Records for the exercise:
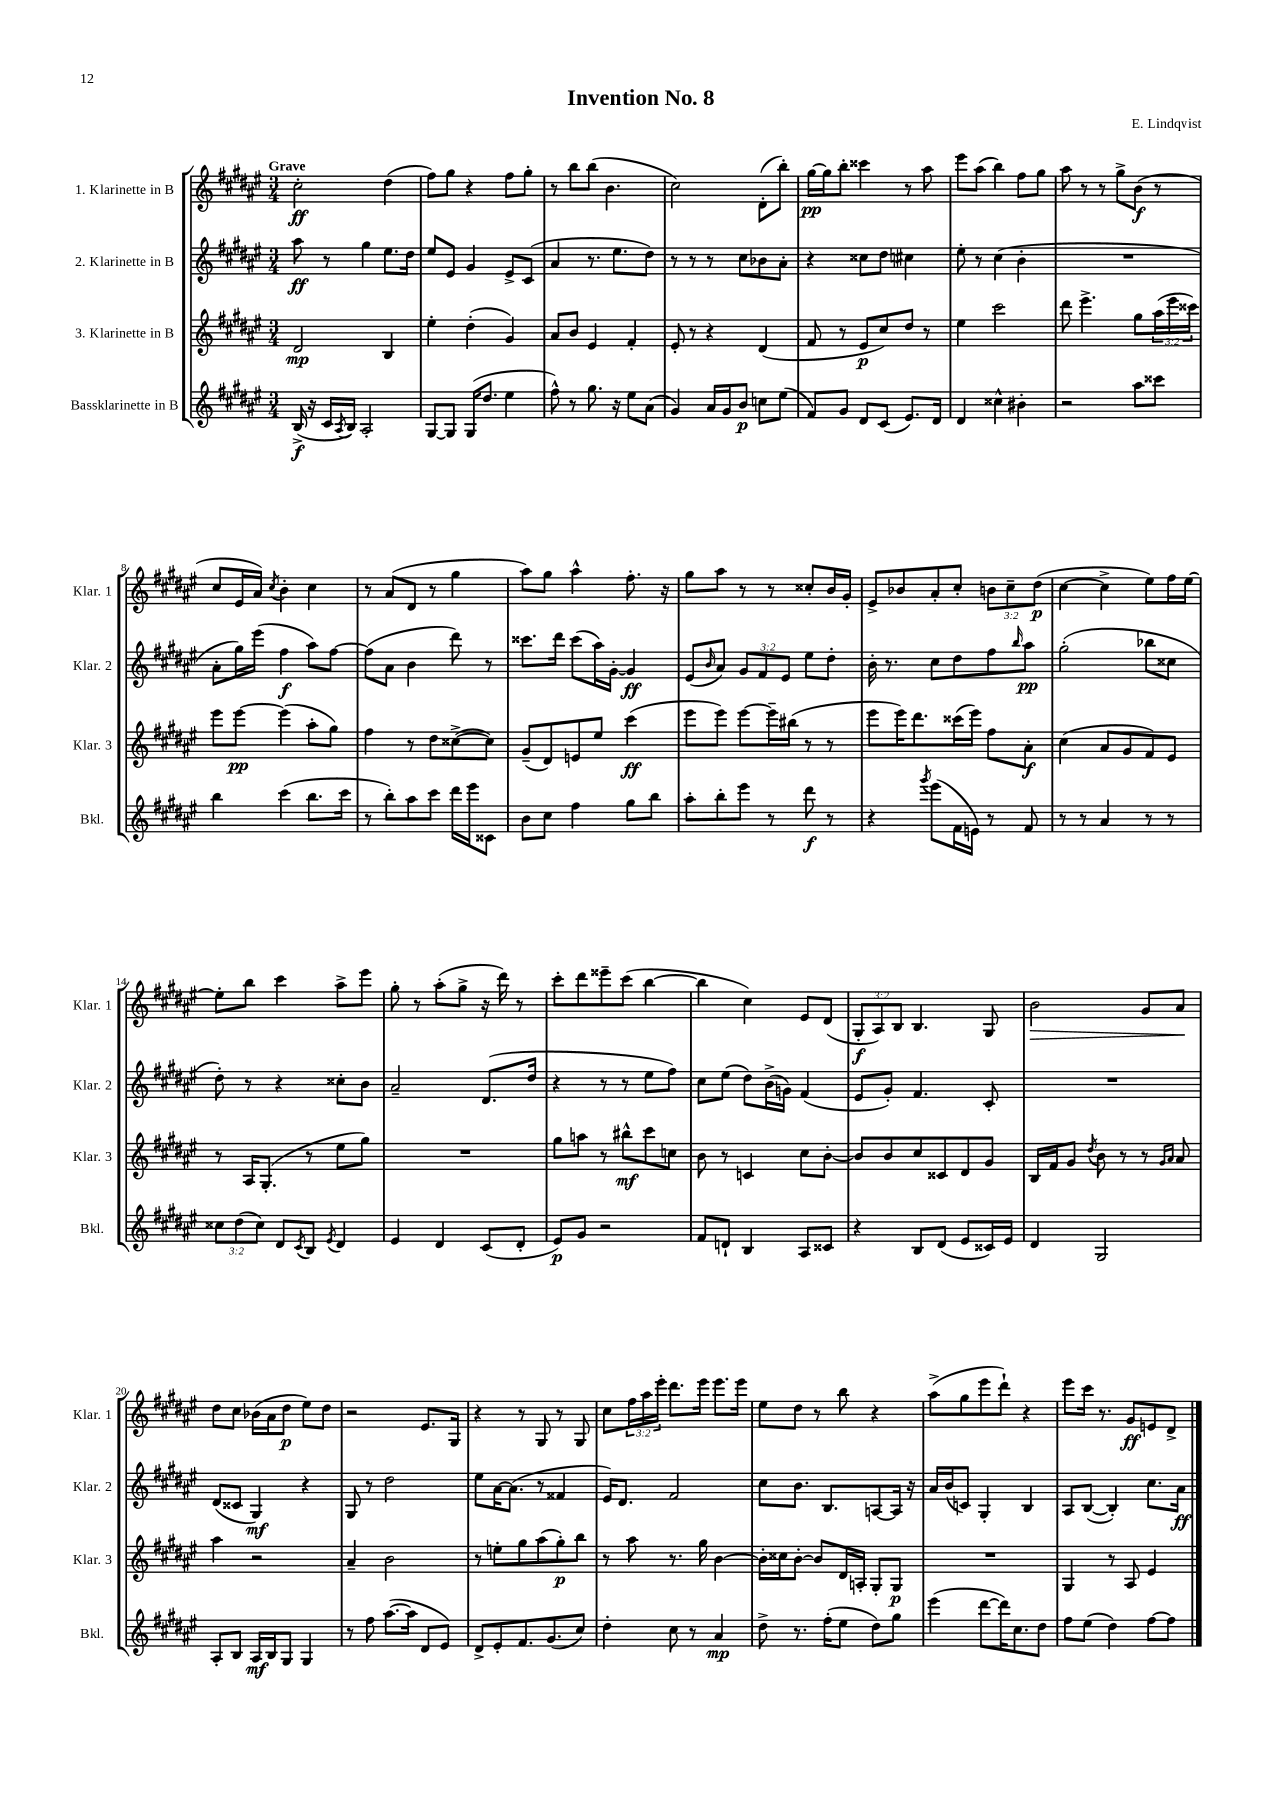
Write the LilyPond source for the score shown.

\header { title = "Invention No. 8" composer = "E. Lindqvist" }
<<
\new StaffGroup <<
\new Staff = "s0" \with { instrumentName = "1. Klarinette in B" shortInstrumentName = "Klar. 1" } {
    \clef treble \key fis \major \numericTimeSignature \time 3/4 \override Staff.TupletNumber.text = #tuplet-number::calc-fraction-text \tempo "Grave"
    cis''2-.\ff dis''4( |
    fis''8) gis''8 r4 fis''8 gis''8-. |
    r8 b''8 b''8( b'4. |
    cis''2) dis'8-.( b''8-.) |
    gis''16~\pp gis''16 b''8-. cisis'''4 r8 ais''8 |
    eis'''8 ais''8( b''4) fis''8 gis''8 |
    ais''8 r8 r8 gis''8-> b'8\f( r8 |
    cis''8 eis'16 ais'16) \acciaccatura { cis''8 } b'4-. cis''4 |
    r8 ais'8( dis'8 r8 gis''4 |
    ais''8) gis''8 ais''4-^ fis''8.-. r16 |
    gis''8 ais''8 r8 r8 cisis''8-. b'16 gis'16-. |
    eis'8-> bes'8 ais'8-. cis''8-. \tuplet 3/2 { b'8 cis''8-- dis''8\p( } |
    cis''4~ cis''4-> eis''8) fis''16 eis''16~ |
    eis''8-. b''8 cis'''4 ais''8-> eis'''8 |
    gis''8-. r8 ais''8-.( gis''8-> r16 dis'''16) r8 |
    cis'''8-. dis'''8 eisis'''8-- cis'''8( b''4~ |
    b''4 cis''4) eis'8 dis'8( |
    \tuplet 3/2 { gis8-.\f ais8) b8 } b4. gis8 |
    b'2\> gis'8 ais'8\! |
    dis''8 cis''8 bes'16( ais'16 dis''8\p eis''8) dis''8 |
    r2 eis'8. gis16 |
    r4 r8 gis8 r8 gis8 |
    cis''8 \tuplet 3/2 { fis''16 ais''16 eis'''16-. } dis'''8. eis'''16 eis'''8. eis'''16 |
    eis''8 dis''8 r8 b''8 r4 |
    ais''8->( gis''8 eis'''8 dis'''8-!) r4 |
    eis'''8 cis'''16 r8. gis'8\ff e'8 dis'8-> \bar "|." |
}
\new Staff = "s1" \with { instrumentName = "2. Klarinette in B" shortInstrumentName = "Klar. 2" } {
    \clef treble \key fis \major \numericTimeSignature \time 3/4 \override Staff.TupletNumber.text = #tuplet-number::calc-fraction-text
    ais''8\ff r8 gis''4 eis''8. dis''16 |
    eis''8 eis'8 gis'4 eis'8-> cis'8( |
    ais'4 r8. eis''8. dis''8) |
    r8 r8 r8 cis''8 bes'8 ais'8-. |
    r4 cisis''8 dis''8 cis''4 |
    eis''8-. r8 cis''4( b'4-. |
    R2. |
    ais'8-. gis''16) eis'''16( fis''4\f ais''8) fis''8~ |
    fis''8( ais'8 b'4 dis'''8) r8 |
    cisis'''8. dis'''16 cisis'''8( ais''16) gis'16~-. gis'4\ff |
    eis'8( \grace { b'16 } ais'8) \tuplet 3/2 { gis'8 fis'8 eis'8 } eis''8 dis''8-. |
    b'16-. r8. cis''8 dis''8 fis''8 \grace { b''16 } ais''8\pp |
    gis''2-.( bes''8 cisis''8 |
    dis''8-.) r8 r4 cisis''8-. b'8 |
    ais'2-- dis'8.( dis''16 |
    r4 r8 r8 eis''8 fis''8) |
    cis''8 eis''8( dis''8) b'16->( g'16) fis'4( |
    eis'8 gis'8-.) fis'4. cis'8-. |
    R2. |
    dis'8( cisis'8 gis4\mf) r4 |
    gis8 r8 dis''2 |
    eis''8 ais'16~ ais'8.( r8 fisis'4 |
    eis'16) dis'8. fis'2 |
    cis''8 b'8. b8. a8~ a16 r16 |
    ais'16 b'16( c'8) gis4-. b4 |
    ais8 b8~( b4-.) cis''8. ais'16\ff \bar "|." |
}
\new Staff = "s2" \with { instrumentName = "3. Klarinette in B" shortInstrumentName = "Klar. 3" } {
    \clef treble \key fis \major \numericTimeSignature \time 3/4 \override Staff.TupletNumber.text = #tuplet-number::calc-fraction-text
    dis'2\mp b4 |
    eis''4-. dis''4-.( gis'4) |
    ais'8 b'8 eis'4 fis'4-. |
    eis'8-. r8 r4 dis'4( |
    fis'8 r8 eis'8\p cis''8) dis''8 r8 |
    eis''4 cis'''2 |
    dis'''8 eis'''4.-> gis''8 \tuplet 3/2 { ais''16( eis'''16 cisis'''16) } |
    eis'''8 eis'''8~\pp eis'''4( ais''8-. gis''8) |
    fis''4 r8 dis''8 cisis''8~->( cisis''8) |
    gis'8--( dis'8) e'8 eis''8 cis'''4\ff( |
    eis'''8 eis'''8) eis'''8~ eis'''16-- bis''16( r8 r8 |
    eis'''8 eis'''16) dis'''8. cisis'''16( eis'''16) fis''8 ais'8-.\f |
    cis''4( ais'8 gis'8 fis'8) eis'8 |
    r8 ais16 gis8.-.( r8 eis''8 gis''8) |
    R2. |
    gis''8 a''8 r8 bis''8-^\mf cis'''8 c''8 |
    b'8 r8 c'4 cis''8 b'8~-. |
    b'8 b'8 cis''8 cisis'8 dis'8 gis'8 |
    b16 fis'16 gis'8 \acciaccatura { dis''8 } b'8 r8 r8 \grace { gis'16 ais'16 } ais'8 |
    ais''4 r2 |
    ais'4-- b'2 |
    r8 e''8-. gis''8 ais''8( gis''8-.\p) b''8 |
    r8 ais''8 r8. gis''16 b'4~ |
    b'16-. cisis''16 b'8~-. b'8 dis'16 a16-. gis8-. gis8\p |
    R2. |
    gis4 r8 ais8 eis'4 \bar "|." |
}
\new Staff = "s3" \with { instrumentName = "Bassklarinette in B" shortInstrumentName = "Bkl." } {
    \clef treble \key fis \major \numericTimeSignature \time 3/4 \override Staff.TupletNumber.text = #tuplet-number::calc-fraction-text
    b16->\f( r16 cis'16 \acciaccatura { ais8 } b16) ais2-. |
    gis8~ gis8 gis16( dis''8. eis''4 |
    fis''8-^) r8 gis''8. r16 eis''8 ais'8( |
    gis'4) ais'16 gis'16 b'8\p c''8 eis''8( |
    fis'8) gis'8 dis'8 cis'8( eis'8.) dis'16 |
    dis'4 cisis''4-^ bis'4-. |
    r2 ais''8 cisis'''8 |
    b''4 cis'''4( b''8. cis'''16 |
    r8 b''8-.) ais''8 cis'''8 dis'''16 eis'''16 cisis'8 |
    b'8 cis''8 fis''4 gis''8 b''8 |
    ais''8-. b''8-. eis'''8 r8 dis'''8\f r8 |
    r4 \acciaccatura { gis'''8 } eis'''8( fis'16 e'16) r8 fis'8 |
    r8 r8 ais'4 r8 r8 |
    \tuplet 3/2 { cisis''8 dis''8( cisis''8) } dis'8 \acciaccatura { cis'8 } b8 \acciaccatura { eis'8 } dis'4 |
    eis'4 dis'4 cis'8( dis'8-. |
    eis'8\p) gis'8 r2 |
    fis'8 d'8-! b4 ais8 cisis'8 |
    r4 b8 dis'8( eis'8 cisis'16) eis'16 |
    dis'4 gis2 |
    ais8-. b8 ais16\mf b16 gis8 gis4 |
    r8 fis''8 ais''8.~( ais''16 dis'8 eis'8) |
    dis'8-> eis'8-. fis'8. gis'8.( cis''8) |
    dis''4-. cis''8 r8 ais'4\mp |
    dis''8-> r8. fis''16-.( eis''8 dis''8) gis''8 |
    eis'''4( dis'''8~ dis'''16) cis''8. dis''8 |
    fis''8 eis''8( dis''4) fis''8~ fis''8 \bar "|." |
}
>>
>>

Aim of the task: Locate every line of the material above that contains the string "grace" and copy each one in full; case counts.

In response:
    eis'8( \grace { b'16 } ais'8) \tuplet 3/2 { gis'8 fis'8 eis'8 } eis''8 dis''8-. |
    b'16-. r8. cis''8 dis''8 fis''8 \grace { b''16 } ais''8\pp |
    b16 fis'16 gis'8 \acciaccatura { dis''8 } b'8 r8 r8 \grace { gis'16 ais'16 } ais'8 |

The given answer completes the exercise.